● Work to be completed
Copy all the entries word for word, but omit the pictures.

━━ Records to use ━━

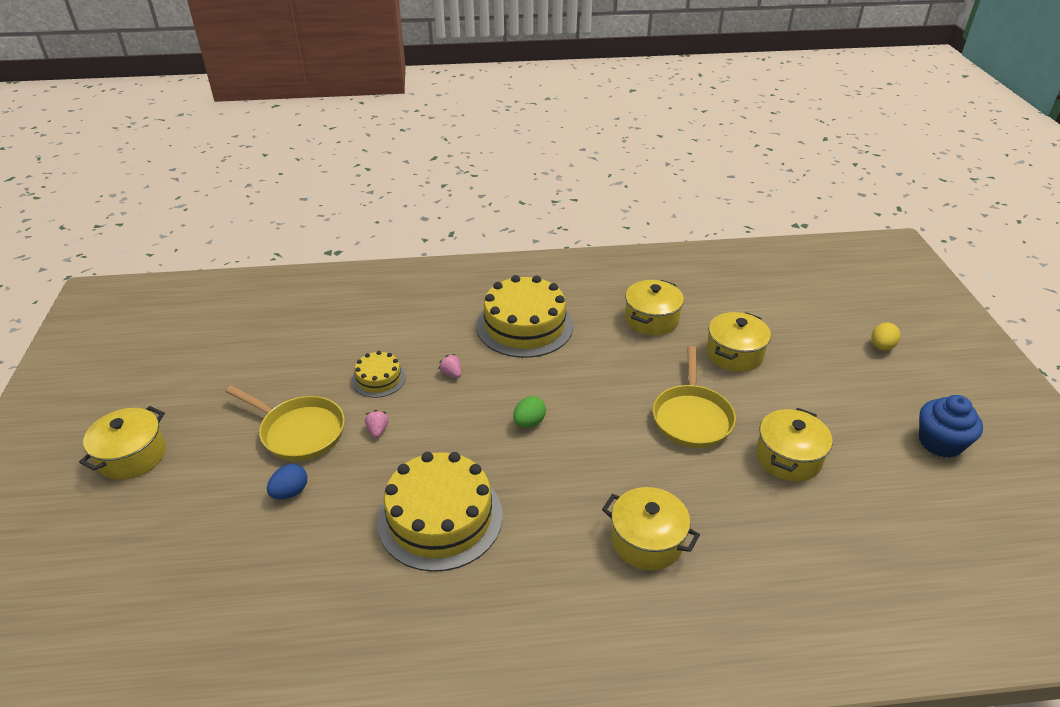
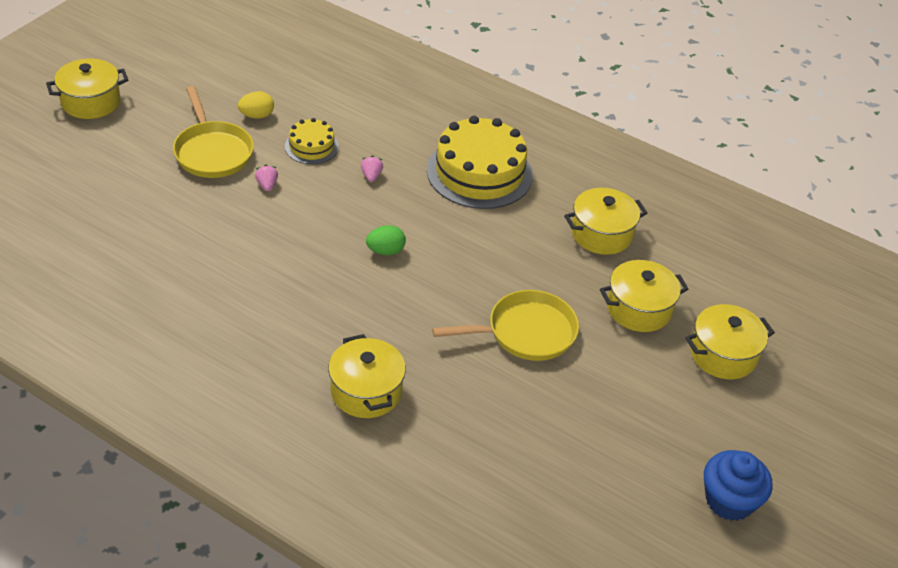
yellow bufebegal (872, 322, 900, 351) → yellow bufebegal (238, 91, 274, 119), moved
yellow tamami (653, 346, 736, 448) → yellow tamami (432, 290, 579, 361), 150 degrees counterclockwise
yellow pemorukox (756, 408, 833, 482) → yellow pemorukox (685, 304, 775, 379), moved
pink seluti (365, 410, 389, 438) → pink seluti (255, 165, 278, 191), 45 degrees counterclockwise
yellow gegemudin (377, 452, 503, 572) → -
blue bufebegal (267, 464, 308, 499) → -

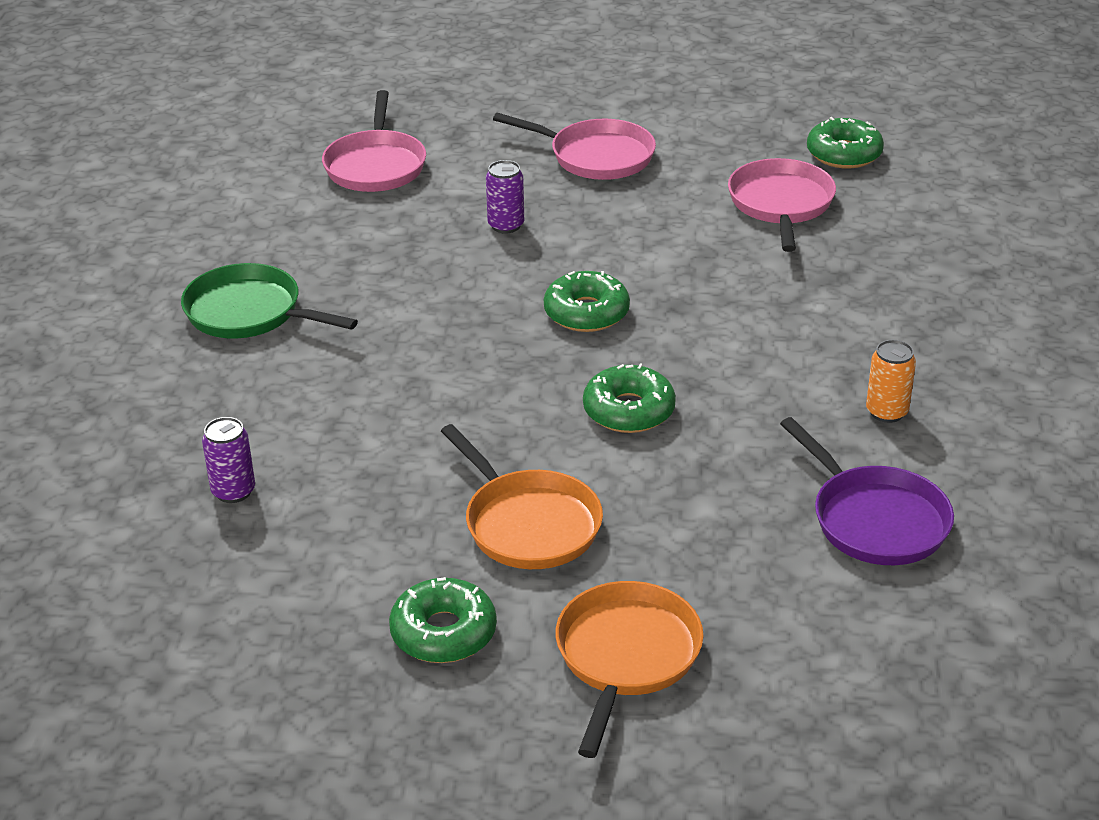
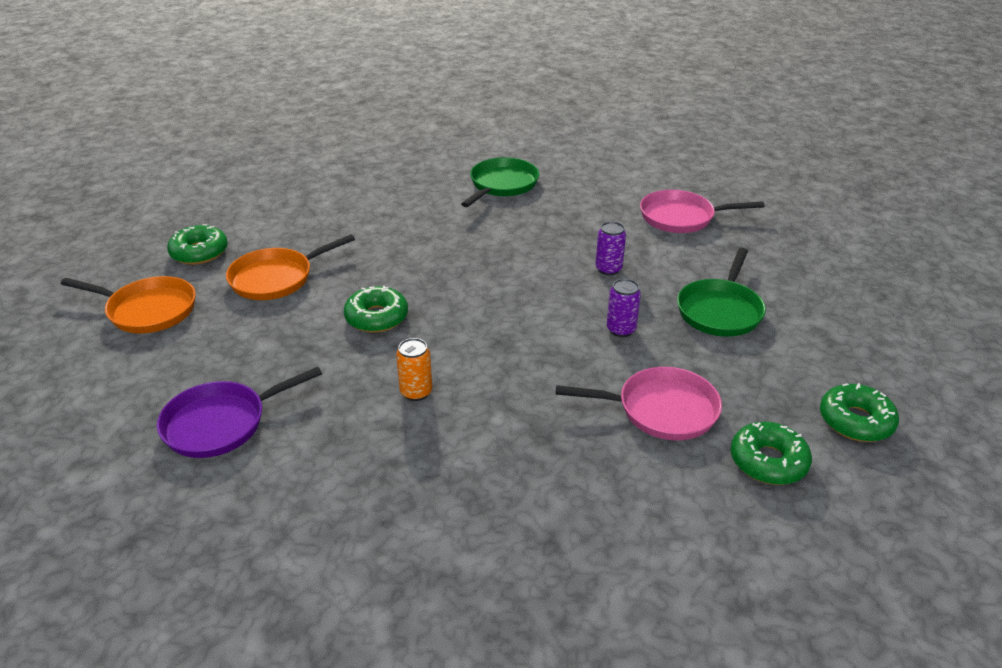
pink tamami (493, 113, 656, 180) → green tamami (677, 248, 766, 337)
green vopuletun (544, 271, 630, 332) → green vopuletun (820, 383, 899, 442), moved
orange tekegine (866, 340, 916, 423) → orange tekegine (396, 338, 432, 401), moved
purple tekegine (202, 417, 255, 503) → purple tekegine (607, 279, 641, 337), moved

━━━

● Output for this task
yellow bufebegal (872, 322, 900, 351) → yellow bufebegal (238, 91, 274, 119), moved
yellow tamami (653, 346, 736, 448) → yellow tamami (432, 290, 579, 361), 150 degrees counterclockwise
yellow pemorukox (756, 408, 833, 482) → yellow pemorukox (685, 304, 775, 379), moved
pink seluti (365, 410, 389, 438) → pink seluti (255, 165, 278, 191), 45 degrees counterclockwise
yellow gegemudin (377, 452, 503, 572) → -
blue bufebegal (267, 464, 308, 499) → -

pink tamami (493, 113, 656, 180) → green tamami (677, 248, 766, 337)
green vopuletun (544, 271, 630, 332) → green vopuletun (820, 383, 899, 442), moved
orange tekegine (866, 340, 916, 423) → orange tekegine (396, 338, 432, 401), moved
purple tekegine (202, 417, 255, 503) → purple tekegine (607, 279, 641, 337), moved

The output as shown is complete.